Could you transcribe every record below exactly as written, excluding the pictures?

### Difference listings
########################################

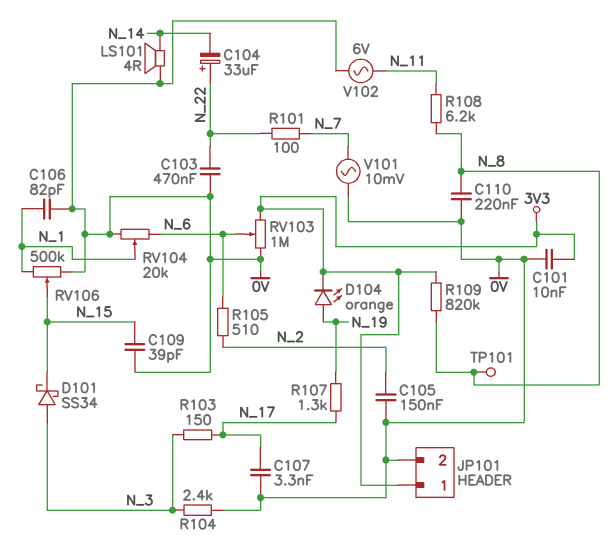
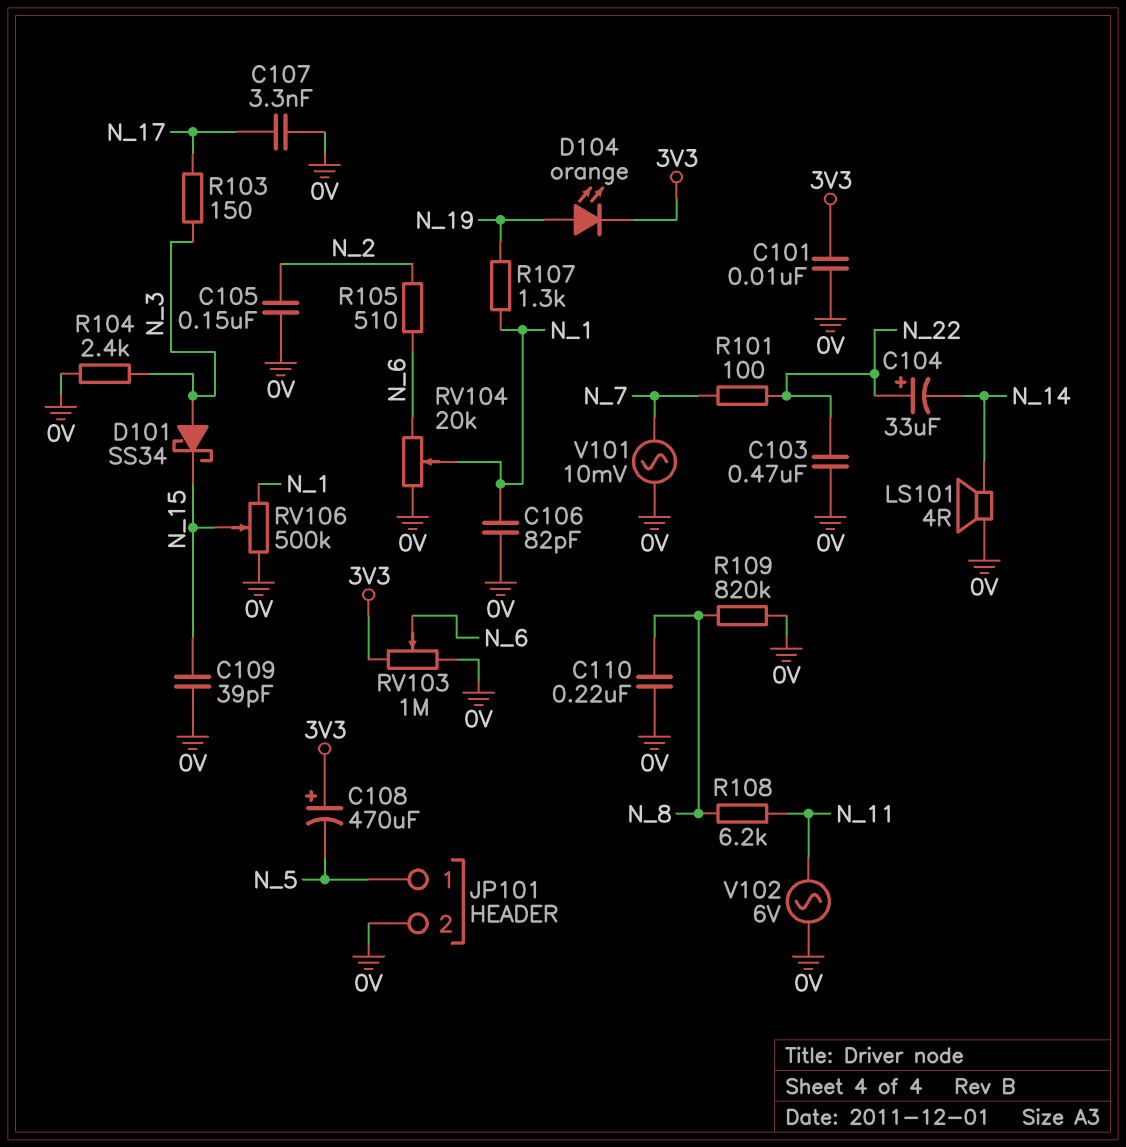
C108: none -> 470uF (plus 3V3, minus N_5)
JP101 pin 1: 3V3 -> N_5
R107: 1.3k (N_17, N_19) -> 1.3k (N_1, N_19)
R109: 820k (3V3, N_8) -> 820k (0V, N_8)
TP101: test point (N_8) -> none

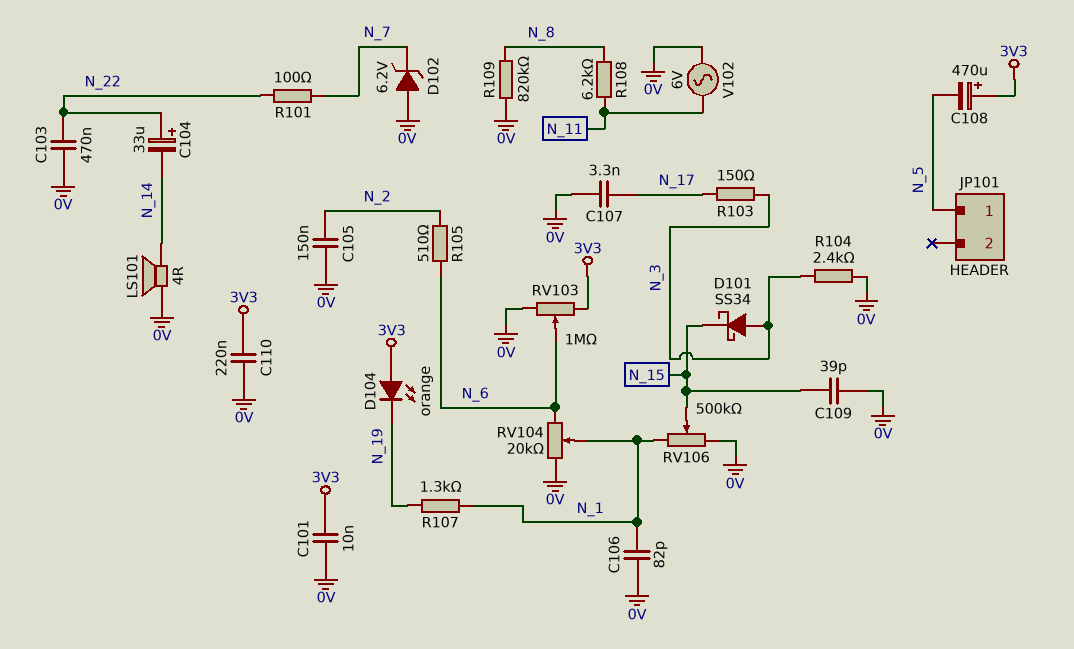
C110: 220nF (0V, N_8) -> 220nF (0V, 3V3)
D102: none -> zener 6.2V (A 0V, K N_7)
D104: LED orange (A N_19, K 3V3) -> LED orange (A 3V3, K N_19)
JP101 pin 2: 0V -> none
V101: AC 10mV (0V, N_7) -> none

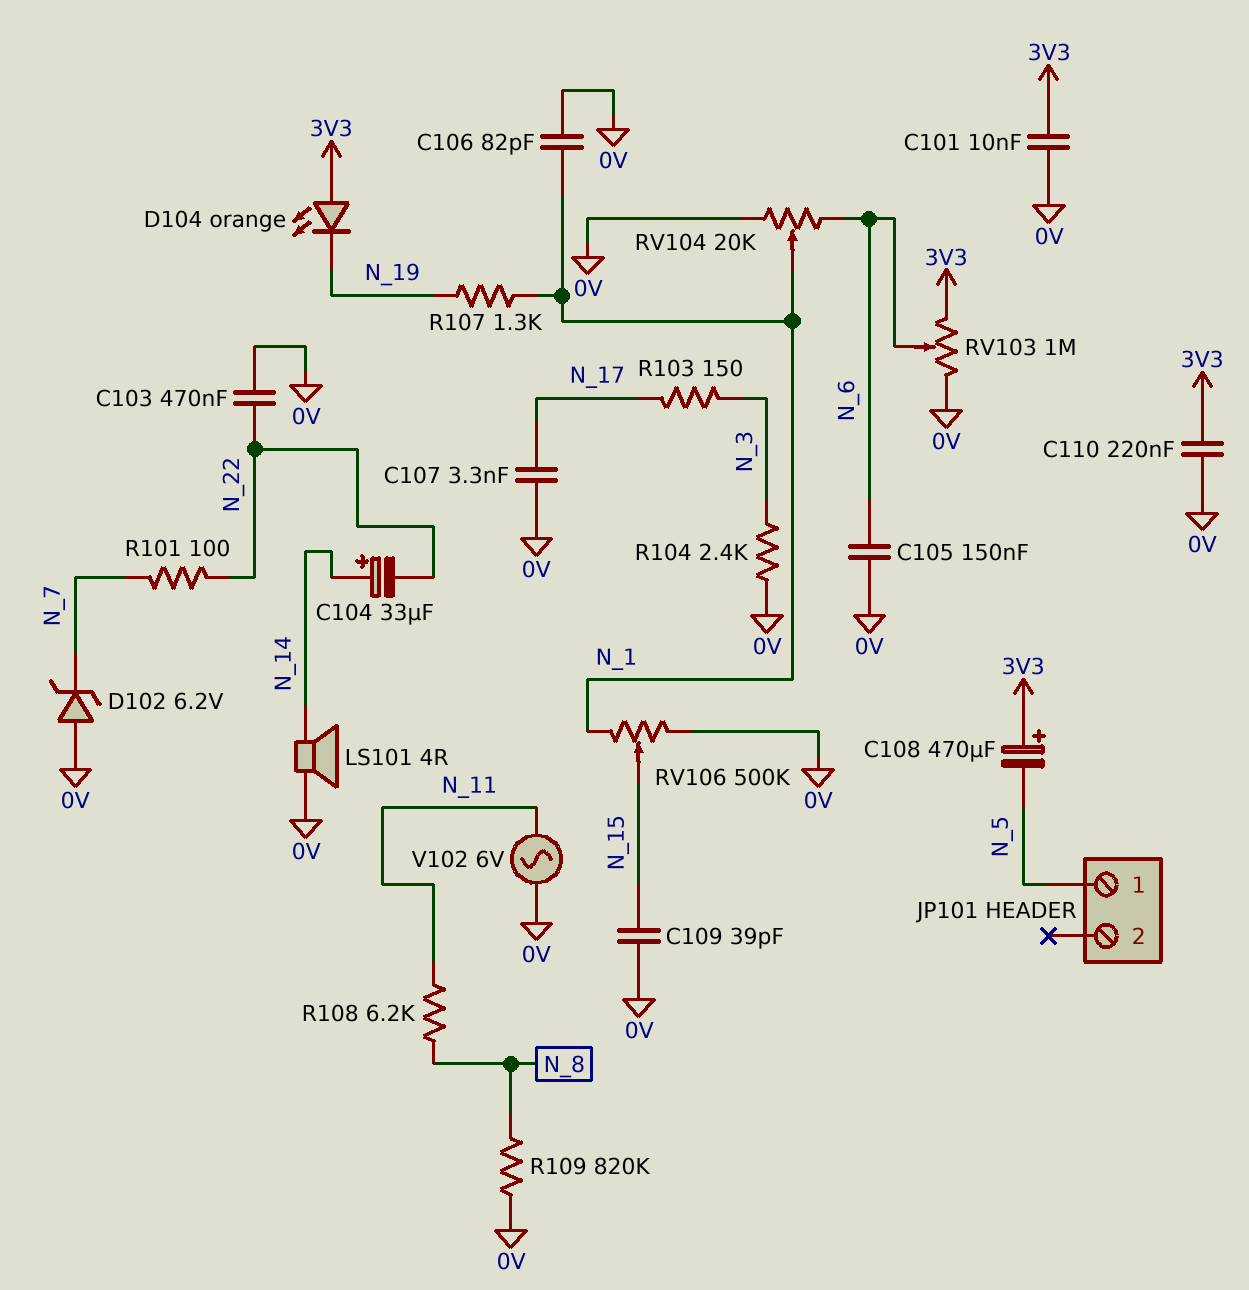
C104: 33uF (plus N_22, minus N_14) -> 33uF (plus N_14, minus N_22)
C105: 150nF (0V, N_2) -> 150nF (0V, N_6)
D101: schottky SS34 (A N_3, K N_15) -> none
R105: 510 (N_2, N_6) -> none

########################################

### Completed task
C108: none -> 470uF (plus 3V3, minus N_5)
JP101 pin 1: 3V3 -> N_5
R107: 1.3k (N_17, N_19) -> 1.3k (N_1, N_19)
R109: 820k (3V3, N_8) -> 820k (0V, N_8)
TP101: test point (N_8) -> none

C110: 220nF (0V, N_8) -> 220nF (0V, 3V3)
D102: none -> zener 6.2V (A 0V, K N_7)
D104: LED orange (A N_19, K 3V3) -> LED orange (A 3V3, K N_19)
JP101 pin 2: 0V -> none
V101: AC 10mV (0V, N_7) -> none

C104: 33uF (plus N_22, minus N_14) -> 33uF (plus N_14, minus N_22)
C105: 150nF (0V, N_2) -> 150nF (0V, N_6)
D101: schottky SS34 (A N_3, K N_15) -> none
R105: 510 (N_2, N_6) -> none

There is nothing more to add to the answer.